*What you should do*. Each line from the one containing "green brick D5:E6" through the end of the data below is to be output verbatim, with no lines added or left out.

(Records from a collection)
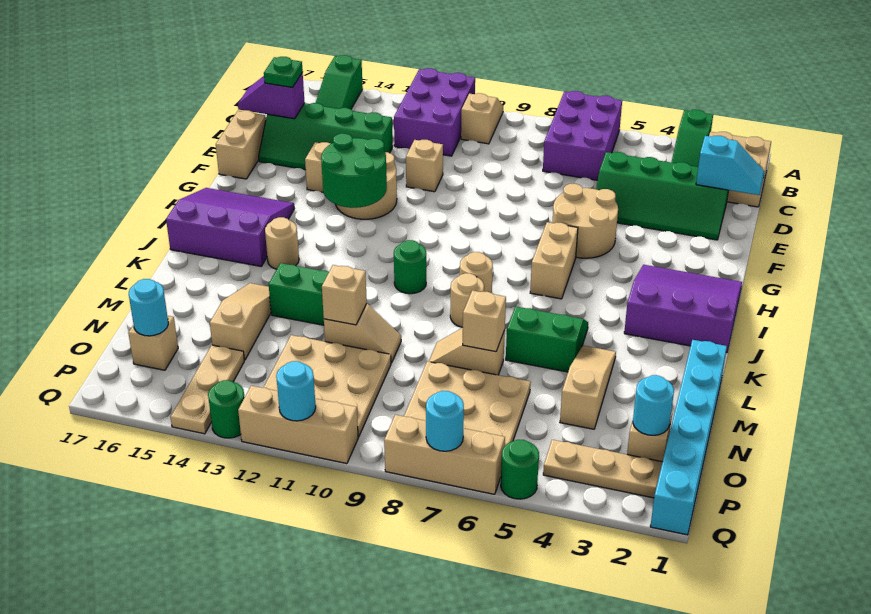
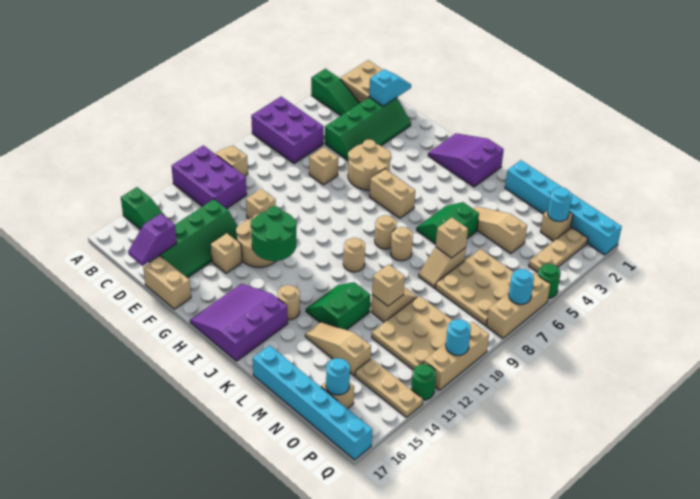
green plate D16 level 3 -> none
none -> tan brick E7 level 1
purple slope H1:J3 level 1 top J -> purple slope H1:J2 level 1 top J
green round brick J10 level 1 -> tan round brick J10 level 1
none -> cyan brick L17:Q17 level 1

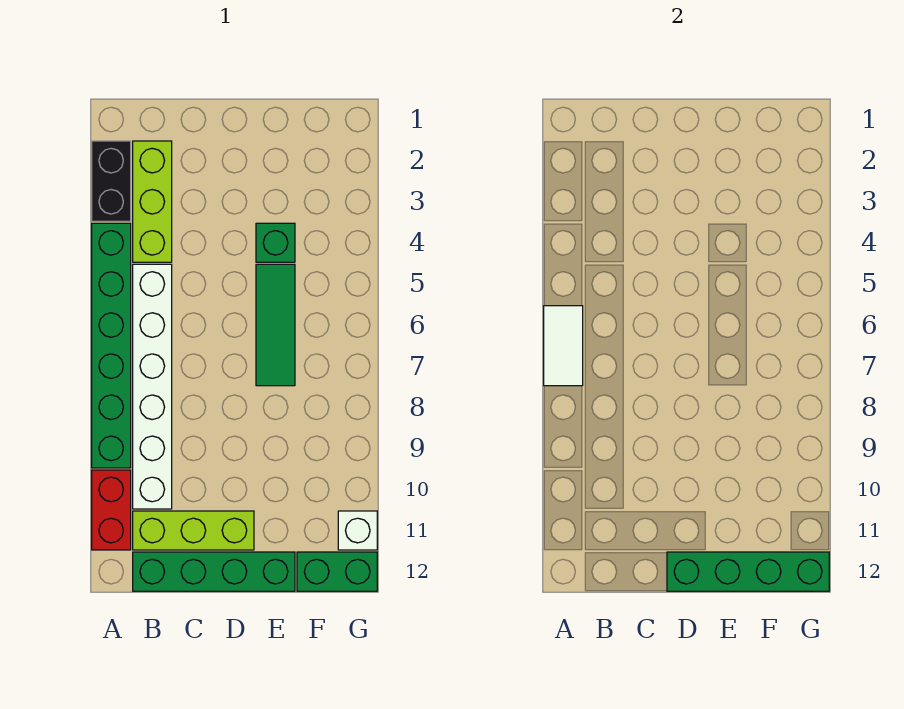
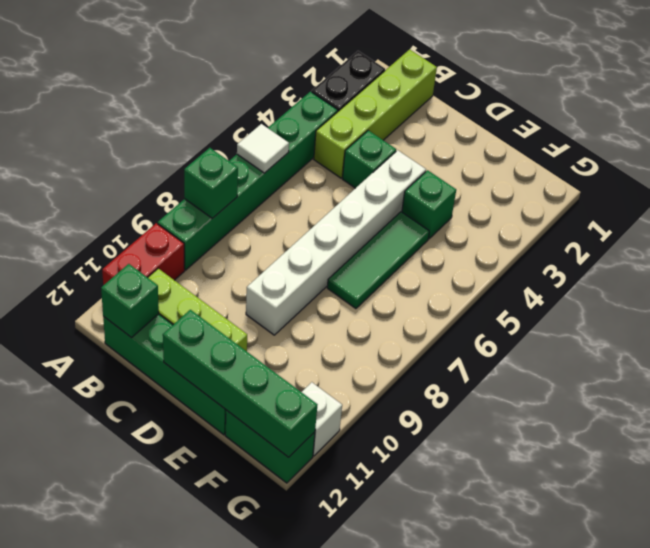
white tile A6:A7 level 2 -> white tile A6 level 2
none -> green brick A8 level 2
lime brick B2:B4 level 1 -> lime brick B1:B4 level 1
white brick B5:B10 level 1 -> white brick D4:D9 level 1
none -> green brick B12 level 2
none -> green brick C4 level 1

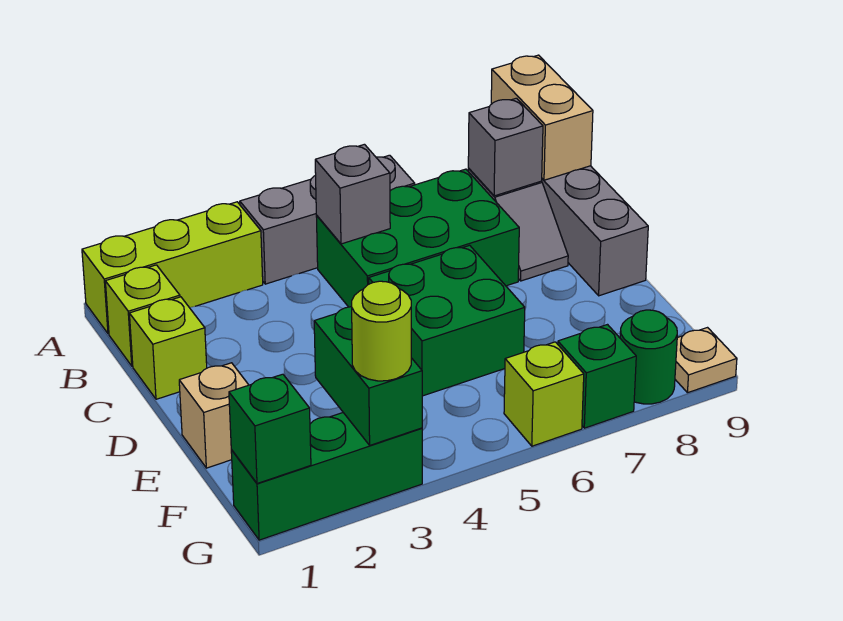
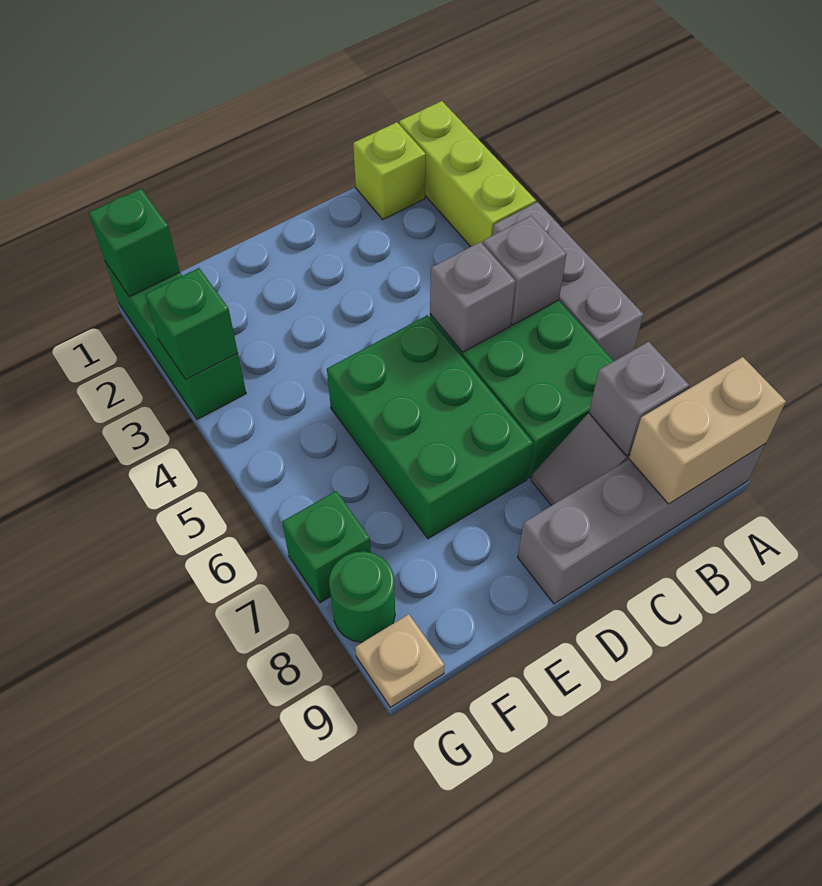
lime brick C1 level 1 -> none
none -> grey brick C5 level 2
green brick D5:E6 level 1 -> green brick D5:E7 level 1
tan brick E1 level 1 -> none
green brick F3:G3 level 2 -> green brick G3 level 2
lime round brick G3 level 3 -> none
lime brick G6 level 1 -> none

*Response box*.
green brick D5:E6 level 1 -> green brick D5:E7 level 1
tan brick E1 level 1 -> none
green brick F3:G3 level 2 -> green brick G3 level 2
lime round brick G3 level 3 -> none
lime brick G6 level 1 -> none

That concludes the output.